WHAT IS REQUIRED: Pull out every line below holding the word "washbasin".

Layout change descriptions
= = =

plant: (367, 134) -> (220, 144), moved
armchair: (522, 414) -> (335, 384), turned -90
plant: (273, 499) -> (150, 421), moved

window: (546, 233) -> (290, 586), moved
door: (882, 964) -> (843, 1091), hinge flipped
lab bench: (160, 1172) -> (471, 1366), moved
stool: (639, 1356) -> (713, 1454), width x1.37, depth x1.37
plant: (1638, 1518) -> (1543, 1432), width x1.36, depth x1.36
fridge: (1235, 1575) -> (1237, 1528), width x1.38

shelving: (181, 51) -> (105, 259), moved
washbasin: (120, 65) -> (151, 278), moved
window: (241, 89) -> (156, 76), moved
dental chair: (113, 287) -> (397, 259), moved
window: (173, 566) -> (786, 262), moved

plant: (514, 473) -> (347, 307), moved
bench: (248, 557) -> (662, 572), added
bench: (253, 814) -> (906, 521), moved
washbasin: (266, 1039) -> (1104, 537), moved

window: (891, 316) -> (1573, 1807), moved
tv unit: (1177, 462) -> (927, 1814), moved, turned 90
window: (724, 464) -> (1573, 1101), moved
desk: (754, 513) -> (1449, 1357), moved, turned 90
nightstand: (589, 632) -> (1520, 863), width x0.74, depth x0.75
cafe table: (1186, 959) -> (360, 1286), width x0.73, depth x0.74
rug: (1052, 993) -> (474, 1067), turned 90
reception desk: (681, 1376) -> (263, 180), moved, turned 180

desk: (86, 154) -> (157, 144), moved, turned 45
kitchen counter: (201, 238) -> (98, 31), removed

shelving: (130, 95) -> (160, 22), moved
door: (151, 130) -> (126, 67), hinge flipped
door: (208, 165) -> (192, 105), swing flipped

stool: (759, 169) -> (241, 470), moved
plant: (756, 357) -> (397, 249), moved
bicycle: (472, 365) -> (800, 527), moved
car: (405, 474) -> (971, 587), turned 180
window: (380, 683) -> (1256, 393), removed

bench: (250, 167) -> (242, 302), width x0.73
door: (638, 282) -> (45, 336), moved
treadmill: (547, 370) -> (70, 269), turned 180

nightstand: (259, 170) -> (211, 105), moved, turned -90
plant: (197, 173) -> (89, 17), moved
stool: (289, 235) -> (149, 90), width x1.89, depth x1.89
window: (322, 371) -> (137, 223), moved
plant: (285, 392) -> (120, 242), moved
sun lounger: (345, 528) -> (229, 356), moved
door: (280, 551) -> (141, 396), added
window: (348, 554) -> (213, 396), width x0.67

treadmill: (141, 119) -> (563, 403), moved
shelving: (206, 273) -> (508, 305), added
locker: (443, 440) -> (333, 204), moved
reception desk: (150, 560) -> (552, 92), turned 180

= = =

RESULT FOR THIS EXERCISE:
washbasin: (120, 65) -> (151, 278), moved
washbasin: (266, 1039) -> (1104, 537), moved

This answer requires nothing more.